▶ **Material shown**
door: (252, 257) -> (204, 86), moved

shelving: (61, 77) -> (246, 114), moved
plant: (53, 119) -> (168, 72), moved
* * *
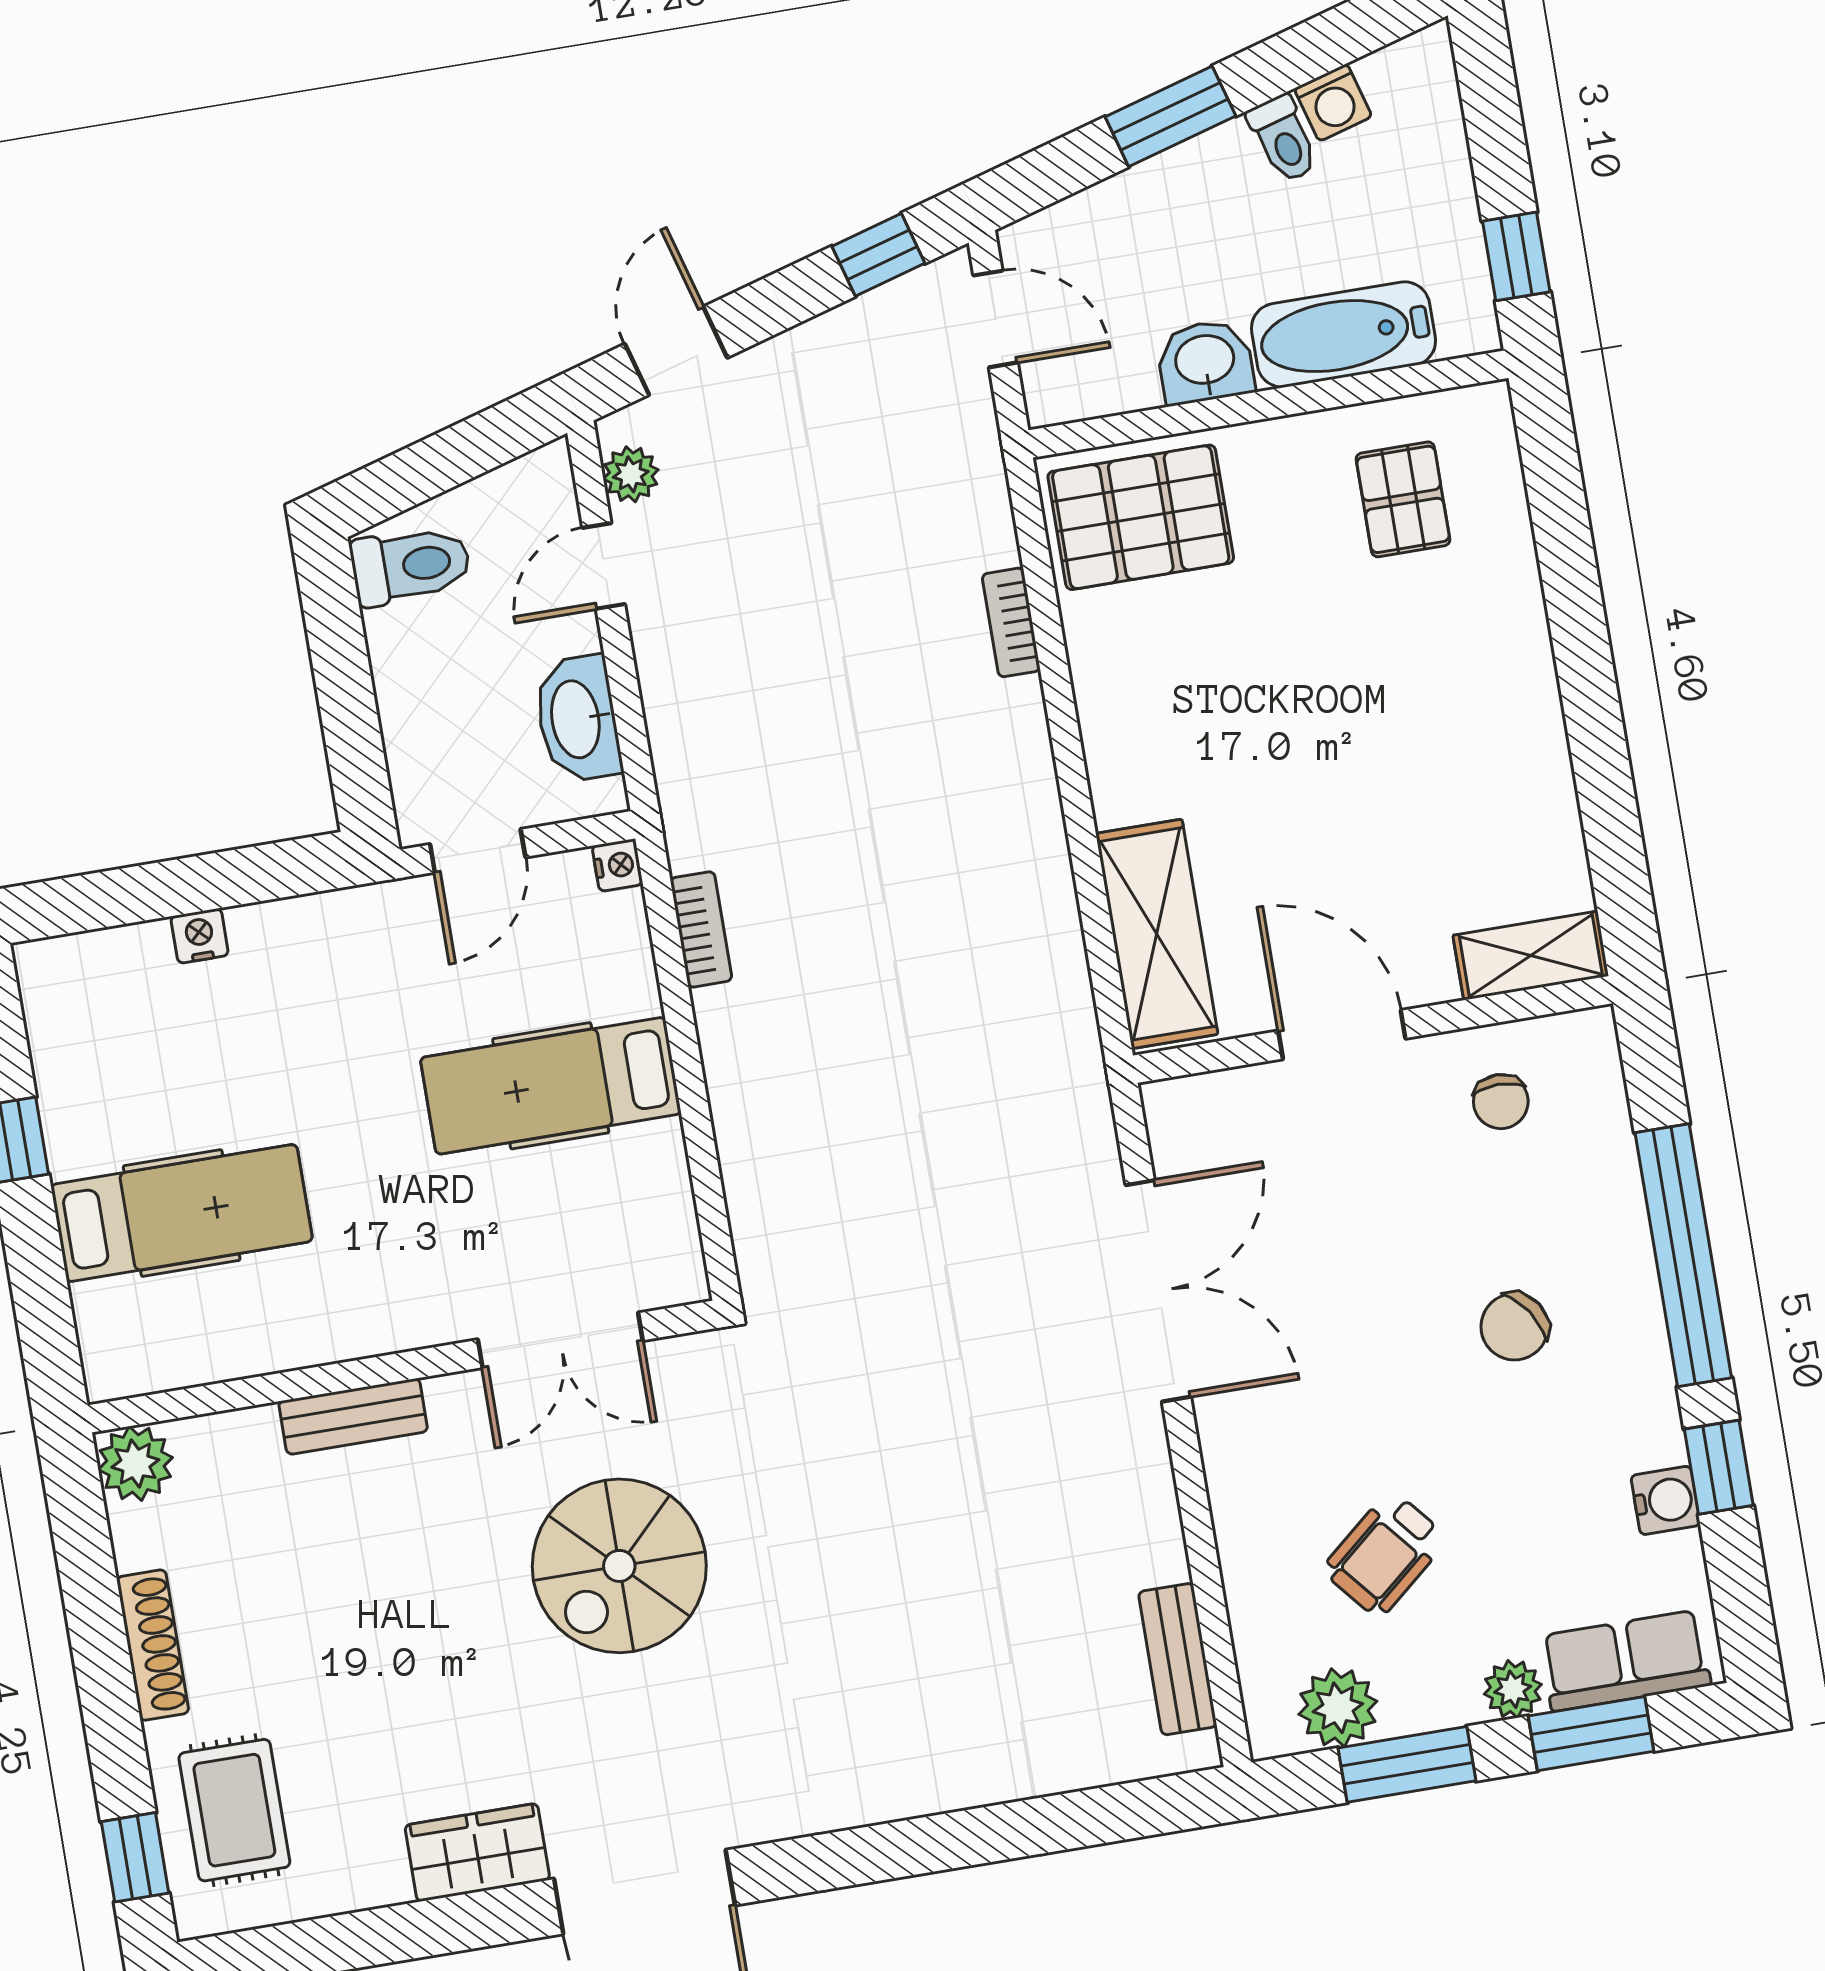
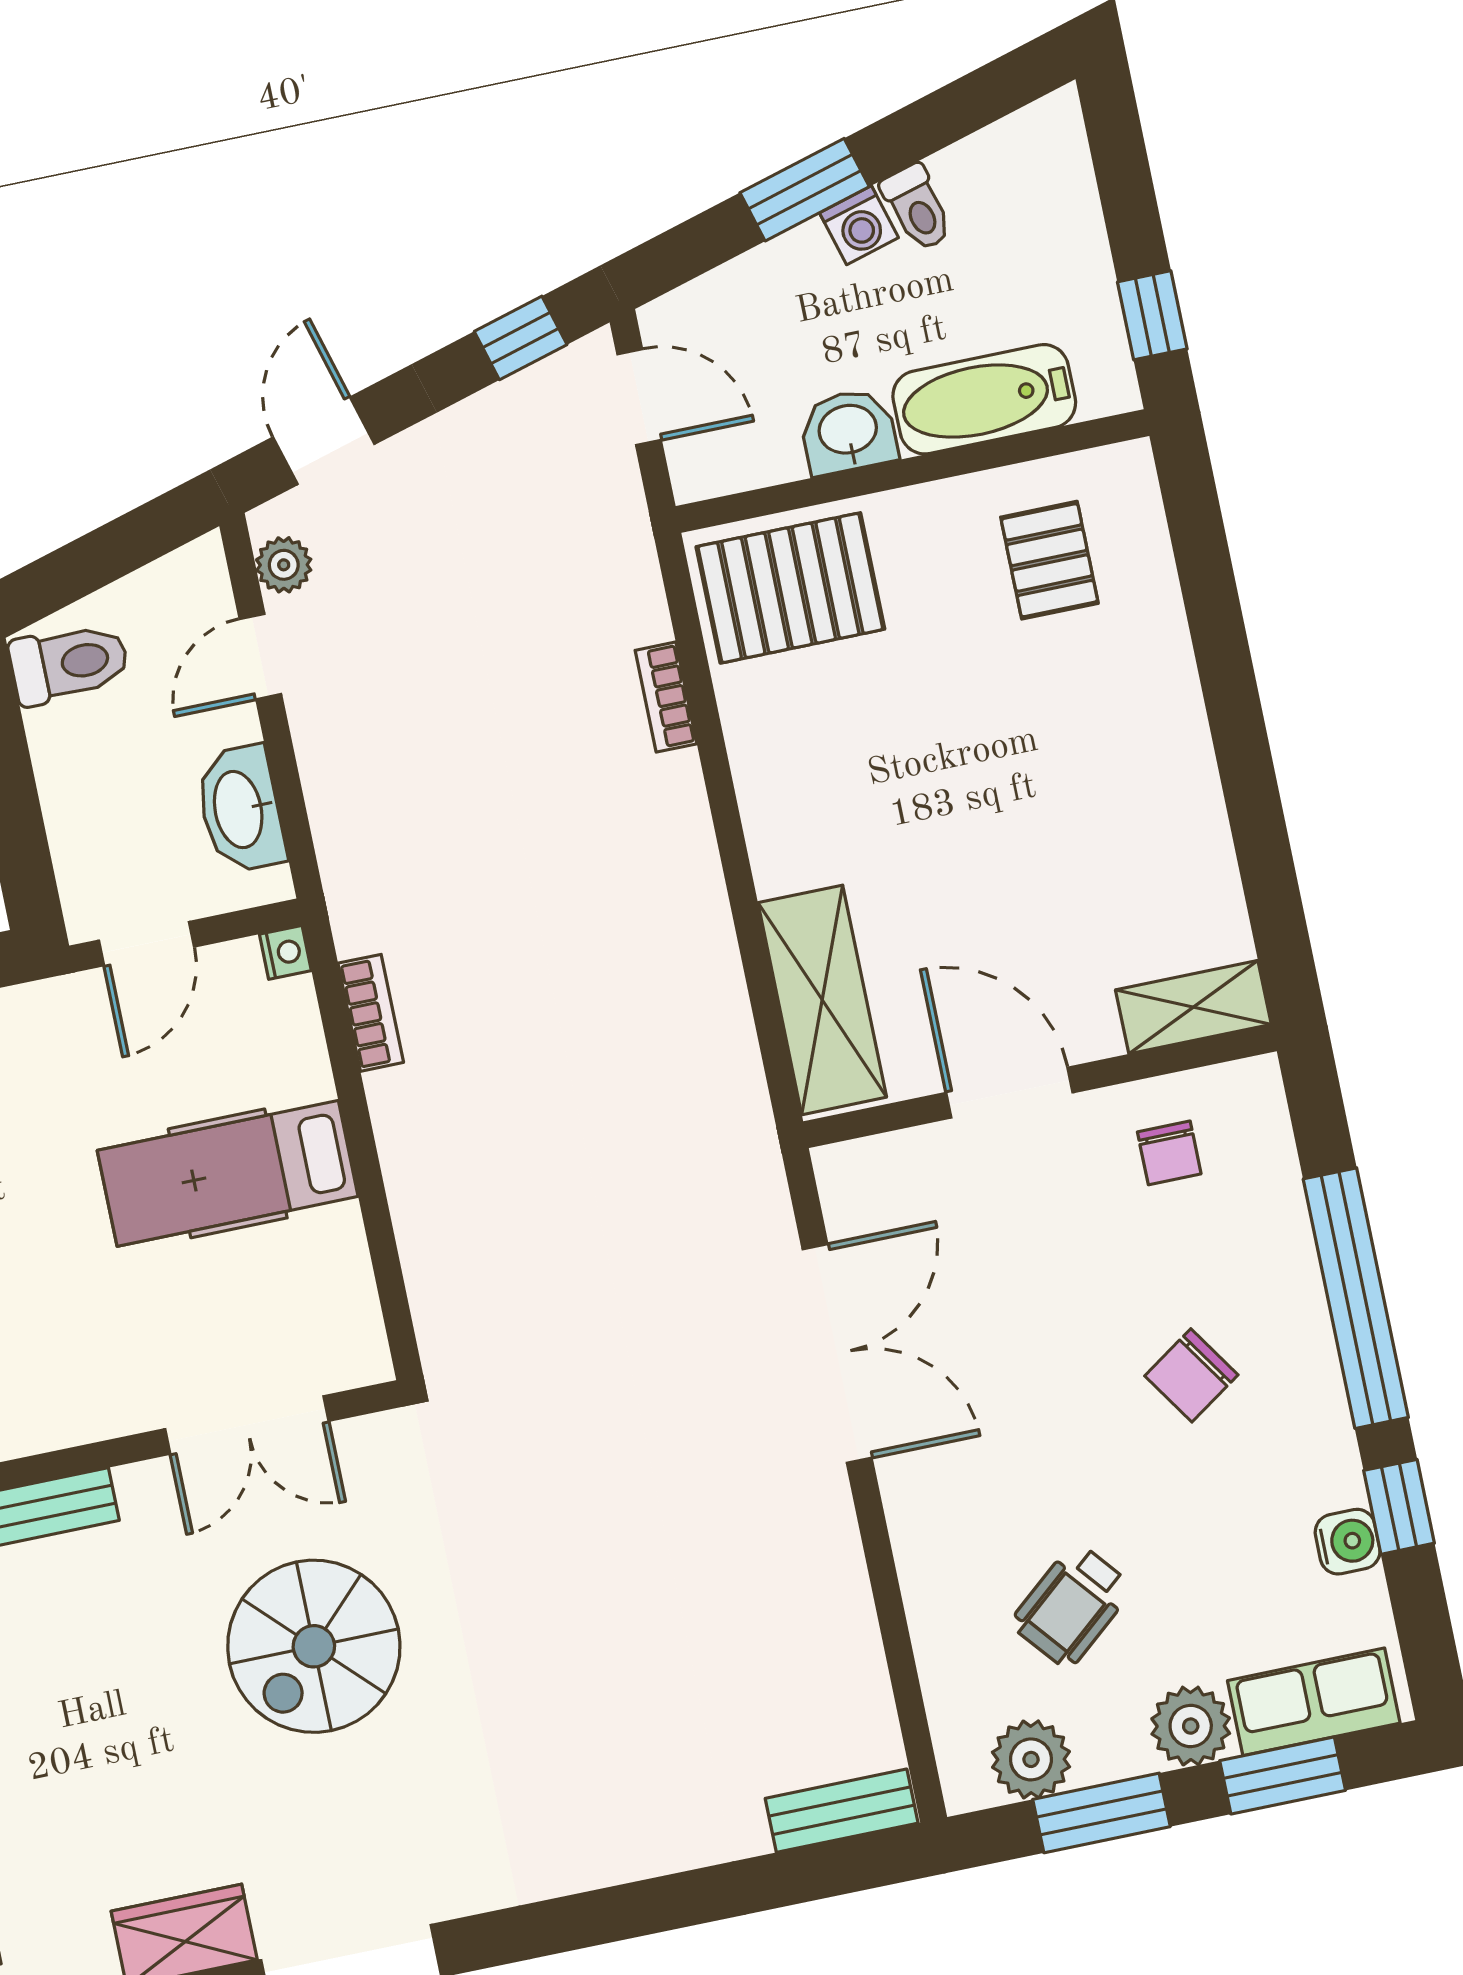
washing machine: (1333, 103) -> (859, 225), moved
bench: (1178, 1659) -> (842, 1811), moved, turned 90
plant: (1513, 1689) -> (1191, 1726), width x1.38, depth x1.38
---
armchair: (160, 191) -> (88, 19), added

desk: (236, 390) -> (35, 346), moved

▶ **Brief**
Would you print exactly, and only, the lines of the data above from the line with "door: (252, 257) -> (204, 86), moved" through the line with "plant: (53, 119) -> (168, 72), moved", inclusive?

▶ **Written solution**
door: (252, 257) -> (204, 86), moved

shelving: (61, 77) -> (246, 114), moved
plant: (53, 119) -> (168, 72), moved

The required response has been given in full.